Set down, exactly as they appear, the line containing "yellow line: (433, 306) -> (358, 305), moved" and all subsequent lines through the end of the material below.

Dataset -
+++++
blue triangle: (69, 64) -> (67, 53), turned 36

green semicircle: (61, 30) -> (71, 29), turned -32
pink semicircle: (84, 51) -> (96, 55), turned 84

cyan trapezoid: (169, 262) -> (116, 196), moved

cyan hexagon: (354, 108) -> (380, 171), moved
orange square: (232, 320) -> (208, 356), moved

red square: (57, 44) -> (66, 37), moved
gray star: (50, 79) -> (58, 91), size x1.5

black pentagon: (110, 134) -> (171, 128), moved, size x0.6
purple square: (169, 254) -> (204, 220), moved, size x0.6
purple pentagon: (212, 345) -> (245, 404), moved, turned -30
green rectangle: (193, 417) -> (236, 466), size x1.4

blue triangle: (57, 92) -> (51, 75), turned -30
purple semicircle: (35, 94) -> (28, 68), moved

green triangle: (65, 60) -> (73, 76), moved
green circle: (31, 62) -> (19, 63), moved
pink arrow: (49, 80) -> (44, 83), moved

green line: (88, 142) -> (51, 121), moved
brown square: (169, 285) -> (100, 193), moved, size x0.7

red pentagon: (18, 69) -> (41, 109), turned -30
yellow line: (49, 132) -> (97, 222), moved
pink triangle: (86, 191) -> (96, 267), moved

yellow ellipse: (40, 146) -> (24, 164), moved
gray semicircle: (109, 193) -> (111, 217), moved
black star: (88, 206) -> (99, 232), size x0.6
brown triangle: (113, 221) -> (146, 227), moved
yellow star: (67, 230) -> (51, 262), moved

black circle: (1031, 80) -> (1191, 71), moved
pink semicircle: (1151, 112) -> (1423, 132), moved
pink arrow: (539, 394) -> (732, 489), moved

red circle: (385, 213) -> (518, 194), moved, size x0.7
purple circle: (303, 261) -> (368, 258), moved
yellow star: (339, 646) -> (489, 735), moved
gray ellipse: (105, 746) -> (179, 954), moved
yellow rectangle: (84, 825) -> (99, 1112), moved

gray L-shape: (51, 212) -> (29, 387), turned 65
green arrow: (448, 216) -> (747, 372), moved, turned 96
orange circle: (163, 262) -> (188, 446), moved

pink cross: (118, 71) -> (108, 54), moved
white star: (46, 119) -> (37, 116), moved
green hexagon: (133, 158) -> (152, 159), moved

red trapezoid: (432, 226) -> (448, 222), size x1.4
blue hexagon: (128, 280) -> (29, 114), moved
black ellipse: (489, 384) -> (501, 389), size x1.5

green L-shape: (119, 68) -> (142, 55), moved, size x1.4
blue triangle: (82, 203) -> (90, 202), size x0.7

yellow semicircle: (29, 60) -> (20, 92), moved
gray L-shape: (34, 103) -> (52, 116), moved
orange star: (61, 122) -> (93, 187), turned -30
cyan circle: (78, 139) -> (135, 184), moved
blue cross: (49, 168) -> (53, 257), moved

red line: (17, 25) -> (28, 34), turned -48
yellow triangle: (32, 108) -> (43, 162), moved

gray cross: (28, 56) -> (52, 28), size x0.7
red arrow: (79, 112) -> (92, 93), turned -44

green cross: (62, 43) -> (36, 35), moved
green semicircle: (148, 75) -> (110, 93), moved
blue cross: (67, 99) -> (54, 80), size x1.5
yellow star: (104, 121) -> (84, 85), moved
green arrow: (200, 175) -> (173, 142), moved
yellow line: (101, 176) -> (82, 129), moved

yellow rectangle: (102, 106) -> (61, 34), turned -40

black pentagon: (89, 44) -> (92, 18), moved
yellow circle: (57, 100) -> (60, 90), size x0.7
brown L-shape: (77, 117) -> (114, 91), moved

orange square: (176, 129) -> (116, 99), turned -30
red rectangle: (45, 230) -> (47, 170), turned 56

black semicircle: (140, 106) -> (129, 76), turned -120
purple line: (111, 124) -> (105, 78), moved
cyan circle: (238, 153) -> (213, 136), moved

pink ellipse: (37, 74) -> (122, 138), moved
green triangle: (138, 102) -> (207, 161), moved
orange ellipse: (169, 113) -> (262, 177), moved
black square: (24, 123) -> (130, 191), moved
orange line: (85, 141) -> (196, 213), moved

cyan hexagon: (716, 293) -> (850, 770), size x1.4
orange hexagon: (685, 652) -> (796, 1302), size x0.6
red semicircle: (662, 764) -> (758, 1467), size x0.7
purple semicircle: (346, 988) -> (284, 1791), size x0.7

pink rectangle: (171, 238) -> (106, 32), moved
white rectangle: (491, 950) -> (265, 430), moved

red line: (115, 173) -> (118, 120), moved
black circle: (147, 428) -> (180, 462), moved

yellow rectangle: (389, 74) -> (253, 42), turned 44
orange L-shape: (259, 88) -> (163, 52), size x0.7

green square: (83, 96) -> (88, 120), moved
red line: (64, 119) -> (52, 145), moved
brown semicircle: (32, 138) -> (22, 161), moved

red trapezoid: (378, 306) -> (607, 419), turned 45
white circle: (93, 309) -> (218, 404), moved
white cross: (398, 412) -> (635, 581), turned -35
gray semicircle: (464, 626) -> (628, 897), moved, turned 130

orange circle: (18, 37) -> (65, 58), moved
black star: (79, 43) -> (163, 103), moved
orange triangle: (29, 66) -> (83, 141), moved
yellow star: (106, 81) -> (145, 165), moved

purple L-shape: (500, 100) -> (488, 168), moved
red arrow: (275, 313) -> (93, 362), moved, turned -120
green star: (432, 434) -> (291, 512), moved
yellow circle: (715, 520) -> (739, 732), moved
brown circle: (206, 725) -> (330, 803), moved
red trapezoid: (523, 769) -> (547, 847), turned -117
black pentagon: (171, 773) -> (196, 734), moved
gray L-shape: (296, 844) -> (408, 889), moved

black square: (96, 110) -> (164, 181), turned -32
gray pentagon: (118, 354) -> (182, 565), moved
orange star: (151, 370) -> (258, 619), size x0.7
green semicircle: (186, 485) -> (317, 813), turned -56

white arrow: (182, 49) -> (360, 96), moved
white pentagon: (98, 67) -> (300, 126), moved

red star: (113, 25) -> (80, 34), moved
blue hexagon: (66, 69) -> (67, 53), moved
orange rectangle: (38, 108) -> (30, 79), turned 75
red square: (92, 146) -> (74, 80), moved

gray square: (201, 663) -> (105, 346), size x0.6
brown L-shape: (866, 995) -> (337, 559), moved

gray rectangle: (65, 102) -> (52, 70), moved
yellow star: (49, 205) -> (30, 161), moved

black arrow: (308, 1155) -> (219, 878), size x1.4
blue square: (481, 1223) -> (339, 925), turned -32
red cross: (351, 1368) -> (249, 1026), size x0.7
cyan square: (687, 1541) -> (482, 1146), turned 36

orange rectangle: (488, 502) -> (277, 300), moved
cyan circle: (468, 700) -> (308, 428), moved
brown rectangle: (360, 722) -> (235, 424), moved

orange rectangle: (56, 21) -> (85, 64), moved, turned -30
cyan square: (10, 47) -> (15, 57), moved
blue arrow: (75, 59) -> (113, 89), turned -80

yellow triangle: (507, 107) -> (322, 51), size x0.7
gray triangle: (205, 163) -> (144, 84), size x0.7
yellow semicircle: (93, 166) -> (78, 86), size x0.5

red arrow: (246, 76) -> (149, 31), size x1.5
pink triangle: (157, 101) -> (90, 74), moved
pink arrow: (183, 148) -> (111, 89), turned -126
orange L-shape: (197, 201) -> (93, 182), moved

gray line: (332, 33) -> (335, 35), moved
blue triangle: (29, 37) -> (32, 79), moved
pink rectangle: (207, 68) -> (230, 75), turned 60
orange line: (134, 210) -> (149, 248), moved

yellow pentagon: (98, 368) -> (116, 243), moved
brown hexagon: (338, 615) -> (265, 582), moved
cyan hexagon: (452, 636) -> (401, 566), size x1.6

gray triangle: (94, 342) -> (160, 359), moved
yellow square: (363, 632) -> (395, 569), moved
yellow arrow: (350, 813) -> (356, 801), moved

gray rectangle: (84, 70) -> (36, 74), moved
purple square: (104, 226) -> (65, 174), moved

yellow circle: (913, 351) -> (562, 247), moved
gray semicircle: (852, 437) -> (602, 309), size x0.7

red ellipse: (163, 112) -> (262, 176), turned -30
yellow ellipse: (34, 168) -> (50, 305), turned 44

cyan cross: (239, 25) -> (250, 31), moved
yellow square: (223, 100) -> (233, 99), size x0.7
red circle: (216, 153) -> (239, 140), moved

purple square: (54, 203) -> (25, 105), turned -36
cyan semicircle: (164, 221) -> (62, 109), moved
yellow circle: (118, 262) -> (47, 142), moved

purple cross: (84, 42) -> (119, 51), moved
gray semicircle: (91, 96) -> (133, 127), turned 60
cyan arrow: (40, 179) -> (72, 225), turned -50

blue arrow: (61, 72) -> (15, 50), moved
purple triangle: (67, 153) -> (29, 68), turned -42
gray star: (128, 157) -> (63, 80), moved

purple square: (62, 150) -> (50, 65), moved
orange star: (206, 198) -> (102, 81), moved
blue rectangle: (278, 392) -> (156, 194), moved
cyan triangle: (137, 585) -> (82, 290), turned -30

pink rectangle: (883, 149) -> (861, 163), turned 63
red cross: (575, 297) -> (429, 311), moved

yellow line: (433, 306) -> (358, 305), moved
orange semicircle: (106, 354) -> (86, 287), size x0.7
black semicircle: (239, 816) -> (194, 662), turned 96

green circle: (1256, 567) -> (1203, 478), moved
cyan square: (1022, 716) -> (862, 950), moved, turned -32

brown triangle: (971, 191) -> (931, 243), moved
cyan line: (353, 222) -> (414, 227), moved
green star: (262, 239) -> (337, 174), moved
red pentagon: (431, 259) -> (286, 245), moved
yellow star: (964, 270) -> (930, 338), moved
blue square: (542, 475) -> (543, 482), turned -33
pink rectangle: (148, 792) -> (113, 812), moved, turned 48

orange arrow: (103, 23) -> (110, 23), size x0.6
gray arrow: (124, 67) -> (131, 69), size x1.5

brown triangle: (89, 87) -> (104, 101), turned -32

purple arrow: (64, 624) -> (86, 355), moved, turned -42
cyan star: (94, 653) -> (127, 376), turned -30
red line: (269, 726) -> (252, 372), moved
+++++
Exercise response -
yellow line: (433, 306) -> (358, 305), moved
orange semicircle: (106, 354) -> (86, 287), size x0.7
black semicircle: (239, 816) -> (194, 662), turned 96

green circle: (1256, 567) -> (1203, 478), moved
cyan square: (1022, 716) -> (862, 950), moved, turned -32

brown triangle: (971, 191) -> (931, 243), moved
cyan line: (353, 222) -> (414, 227), moved
green star: (262, 239) -> (337, 174), moved
red pentagon: (431, 259) -> (286, 245), moved
yellow star: (964, 270) -> (930, 338), moved
blue square: (542, 475) -> (543, 482), turned -33
pink rectangle: (148, 792) -> (113, 812), moved, turned 48

orange arrow: (103, 23) -> (110, 23), size x0.6
gray arrow: (124, 67) -> (131, 69), size x1.5

brown triangle: (89, 87) -> (104, 101), turned -32

purple arrow: (64, 624) -> (86, 355), moved, turned -42
cyan star: (94, 653) -> (127, 376), turned -30
red line: (269, 726) -> (252, 372), moved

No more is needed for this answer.